> About this exercise
Print each entry word for word without images.

> Revision tracking records
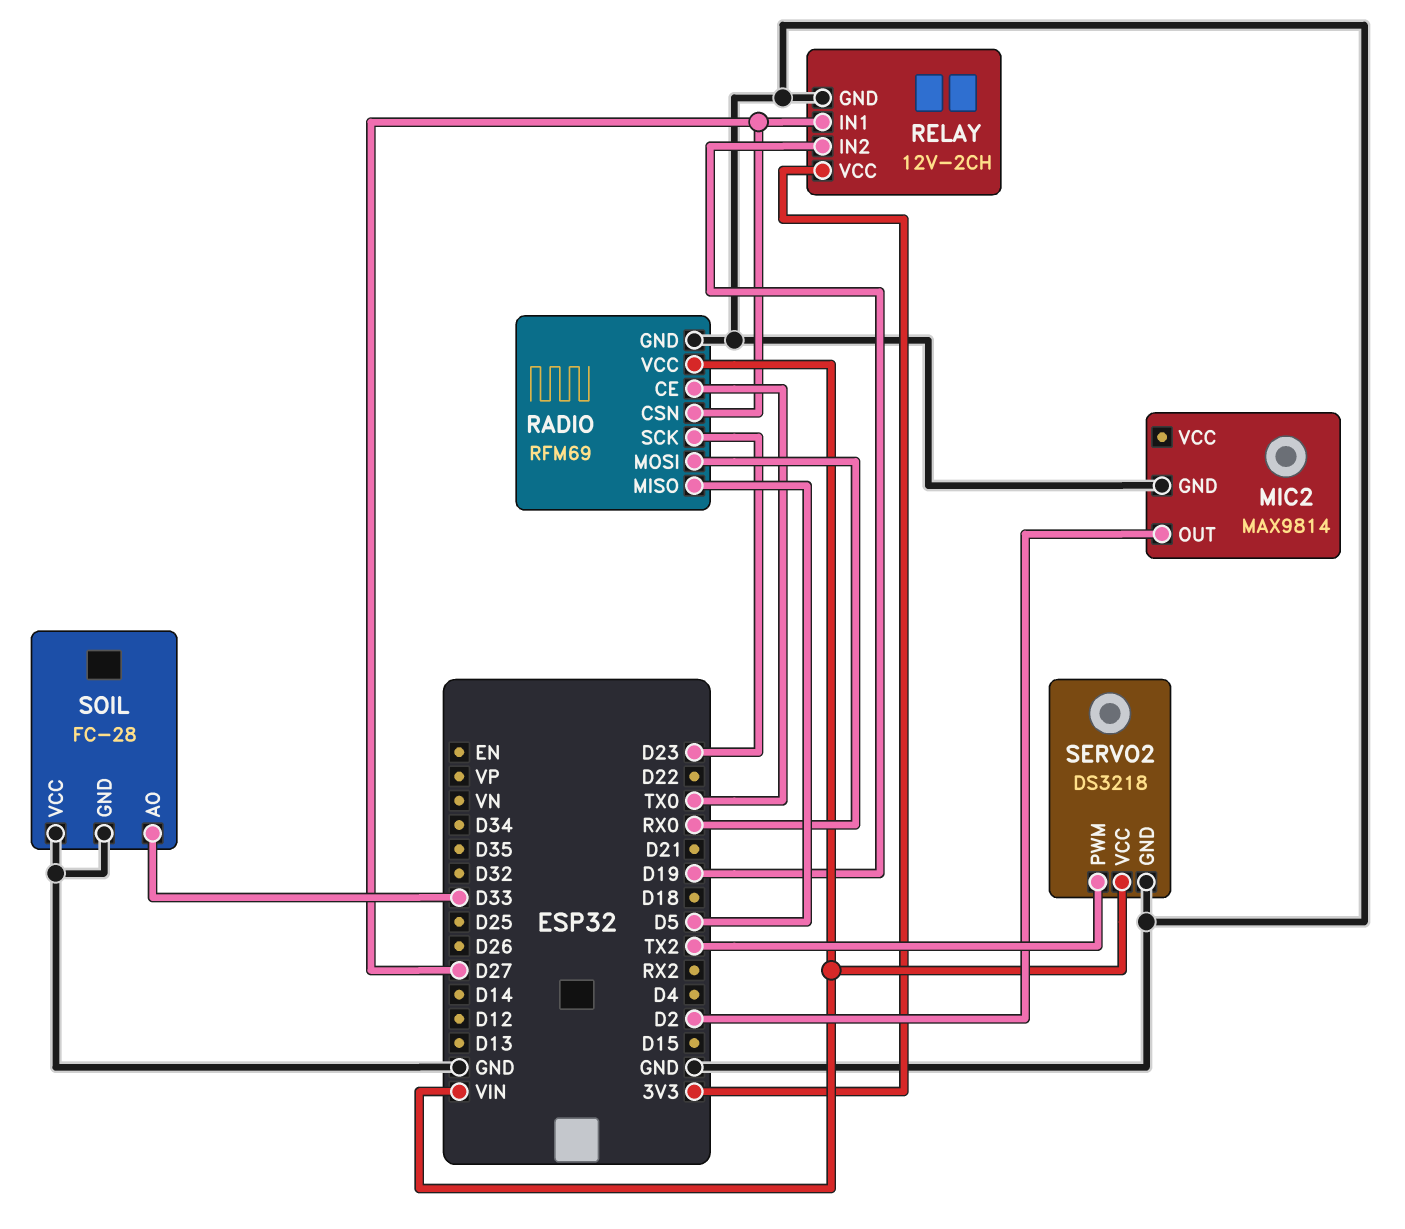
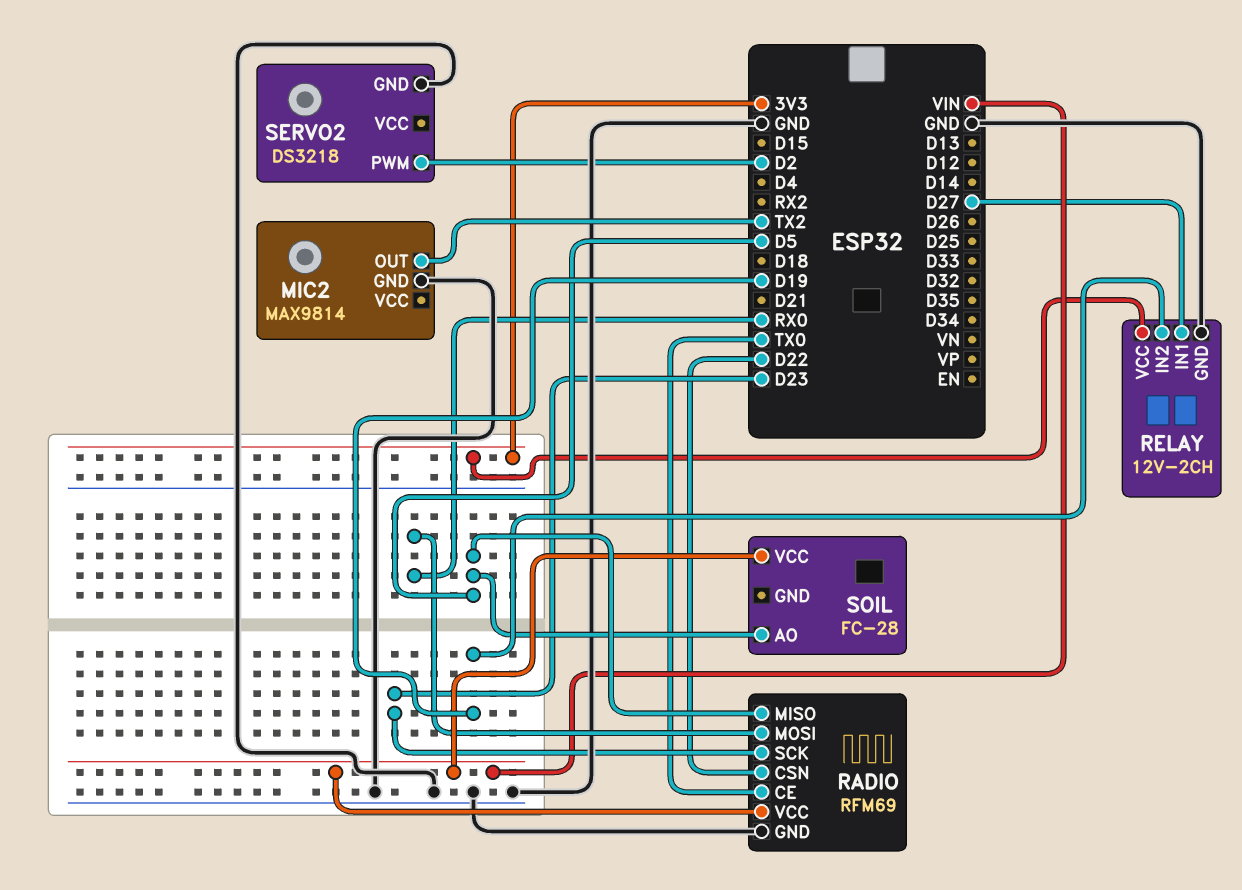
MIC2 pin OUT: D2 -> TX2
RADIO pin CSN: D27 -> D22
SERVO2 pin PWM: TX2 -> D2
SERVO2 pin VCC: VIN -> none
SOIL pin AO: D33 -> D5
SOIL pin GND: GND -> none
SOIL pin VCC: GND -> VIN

> Result of the exercise
MIC2 pin OUT: D2 -> TX2
RADIO pin CSN: D27 -> D22
SERVO2 pin PWM: TX2 -> D2
SERVO2 pin VCC: VIN -> none
SOIL pin AO: D33 -> D5
SOIL pin GND: GND -> none
SOIL pin VCC: GND -> VIN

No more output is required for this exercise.